─── THE INPUT ───

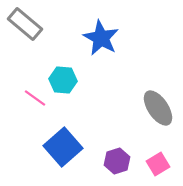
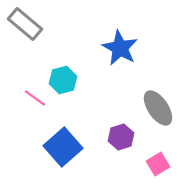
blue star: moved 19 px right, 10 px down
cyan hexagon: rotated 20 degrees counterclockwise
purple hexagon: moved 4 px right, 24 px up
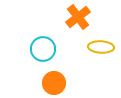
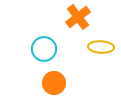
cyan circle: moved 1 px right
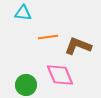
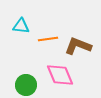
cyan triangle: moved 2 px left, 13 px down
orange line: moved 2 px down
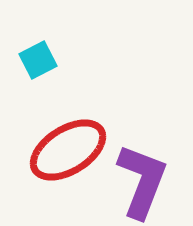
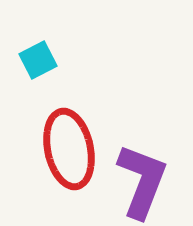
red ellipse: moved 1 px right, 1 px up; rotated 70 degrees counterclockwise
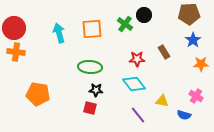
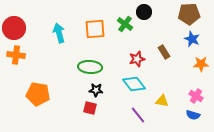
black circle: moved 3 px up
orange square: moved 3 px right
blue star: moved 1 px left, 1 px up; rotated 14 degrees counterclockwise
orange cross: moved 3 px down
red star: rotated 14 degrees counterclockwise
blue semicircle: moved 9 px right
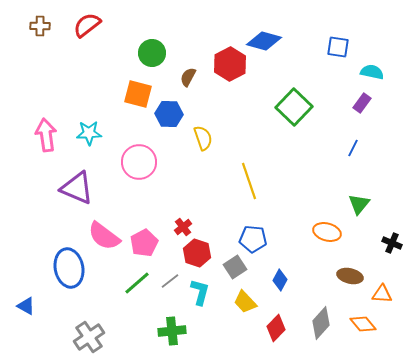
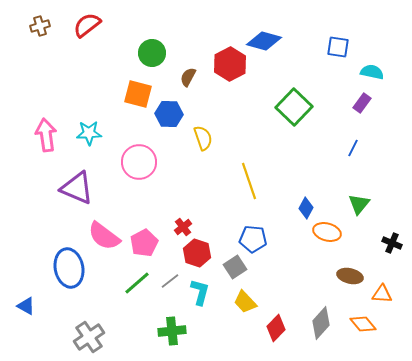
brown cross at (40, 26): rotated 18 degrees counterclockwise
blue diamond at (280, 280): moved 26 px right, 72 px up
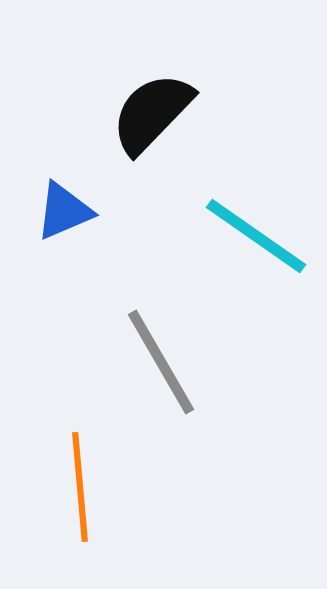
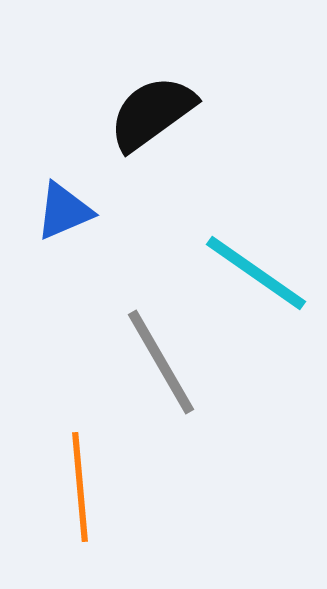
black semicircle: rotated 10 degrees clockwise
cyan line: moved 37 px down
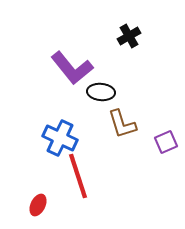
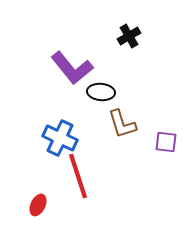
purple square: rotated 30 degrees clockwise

───

PROBLEM DESCRIPTION: Beginning with the line that contains "orange line: moved 2 px down", output every line down to the last line of the entries above exactly as written, apart from the pictures.

YOUR RESPONSE:
orange line: moved 2 px down
red ellipse: moved 1 px right, 1 px up; rotated 70 degrees counterclockwise
black circle: moved 3 px up
orange square: moved 3 px right
blue star: moved 1 px left, 1 px up; rotated 14 degrees counterclockwise
orange cross: moved 3 px down
red star: rotated 14 degrees counterclockwise
blue semicircle: moved 9 px right
brown cross at (40, 26): rotated 18 degrees counterclockwise
blue diamond at (280, 280): moved 26 px right, 72 px up
black semicircle: rotated 10 degrees clockwise
cyan line: moved 37 px down
purple square: rotated 30 degrees clockwise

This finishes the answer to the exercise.